[DESCRIPTION OF THE TASK] The expected output is the data below, character for character, without its pictures.

[DATA LISTING]
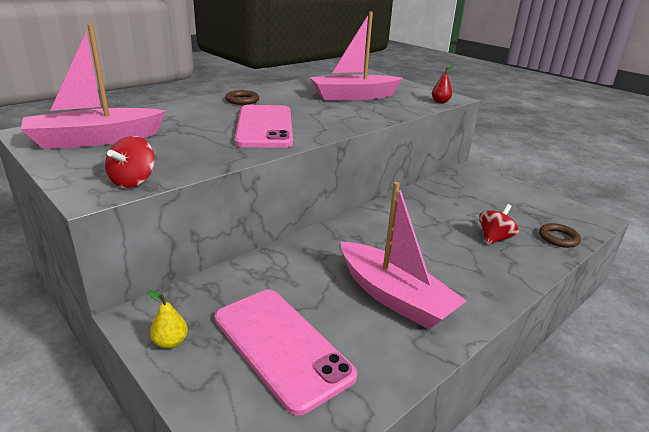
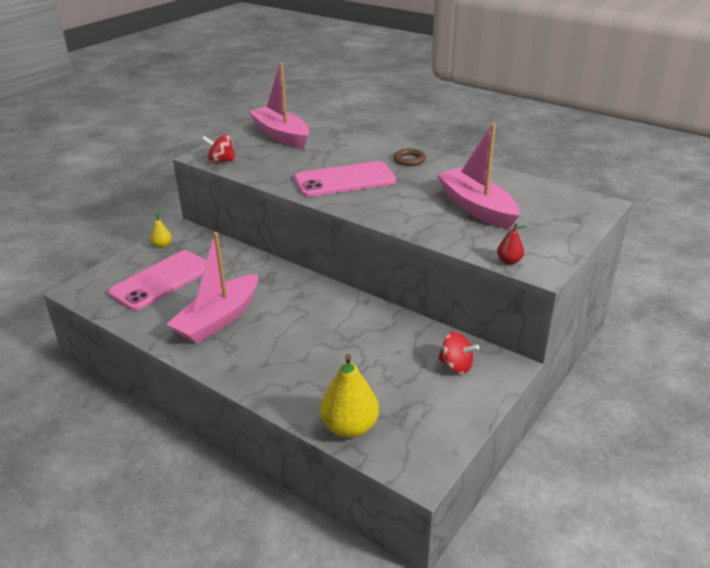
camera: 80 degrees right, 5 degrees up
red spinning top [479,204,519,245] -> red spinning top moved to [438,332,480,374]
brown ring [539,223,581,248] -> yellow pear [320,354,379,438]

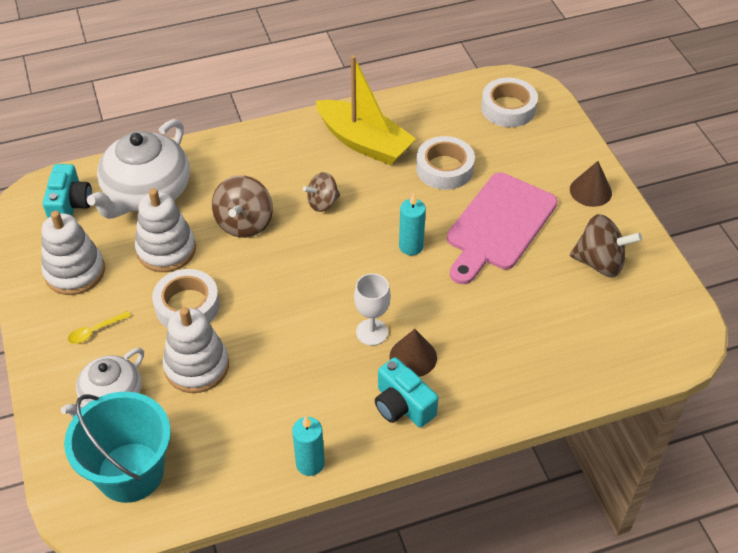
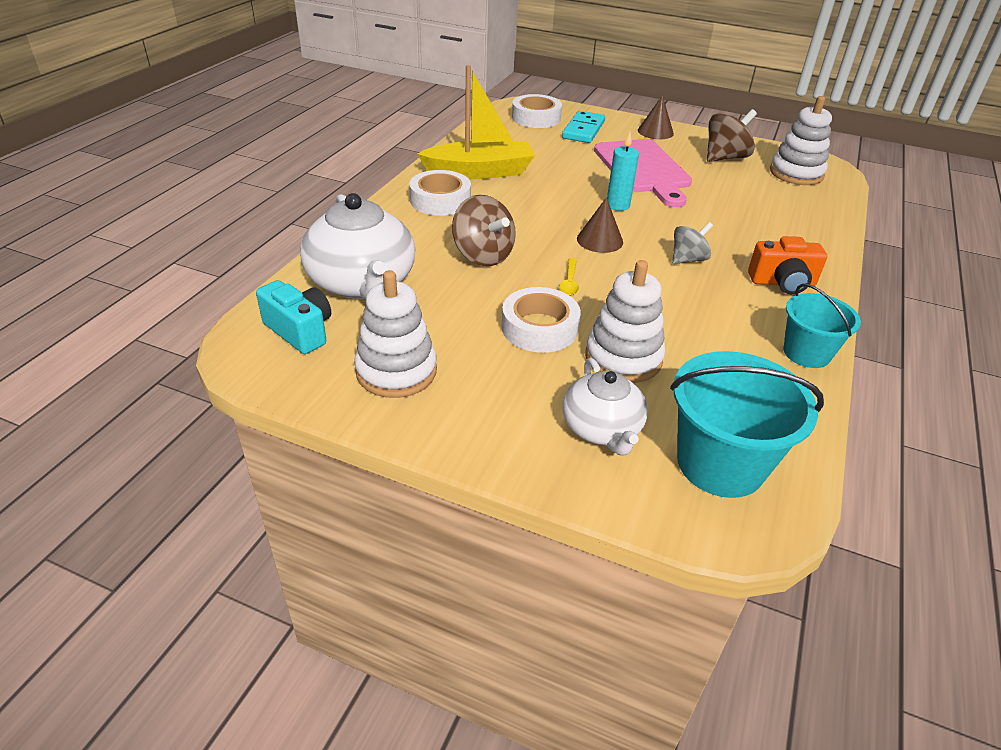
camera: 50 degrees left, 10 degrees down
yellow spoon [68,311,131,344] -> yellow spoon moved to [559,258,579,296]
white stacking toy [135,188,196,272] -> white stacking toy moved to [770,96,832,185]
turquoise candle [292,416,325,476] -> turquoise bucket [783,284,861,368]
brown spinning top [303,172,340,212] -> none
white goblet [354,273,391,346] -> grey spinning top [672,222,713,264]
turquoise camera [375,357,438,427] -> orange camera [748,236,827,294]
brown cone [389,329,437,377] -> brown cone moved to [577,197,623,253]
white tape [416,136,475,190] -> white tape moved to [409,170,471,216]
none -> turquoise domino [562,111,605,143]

[TASK SOLUTION]
camera: 80 degrees right, 5 degrees up
red spinning top [479,204,519,245] -> red spinning top moved to [438,332,480,374]
brown ring [539,223,581,248] -> yellow pear [320,354,379,438]

camera: 50 degrees left, 10 degrees down
yellow spoon [68,311,131,344] -> yellow spoon moved to [559,258,579,296]
white stacking toy [135,188,196,272] -> white stacking toy moved to [770,96,832,185]
turquoise candle [292,416,325,476] -> turquoise bucket [783,284,861,368]
brown spinning top [303,172,340,212] -> none
white goblet [354,273,391,346] -> grey spinning top [672,222,713,264]
turquoise camera [375,357,438,427] -> orange camera [748,236,827,294]
brown cone [389,329,437,377] -> brown cone moved to [577,197,623,253]
white tape [416,136,475,190] -> white tape moved to [409,170,471,216]
none -> turquoise domino [562,111,605,143]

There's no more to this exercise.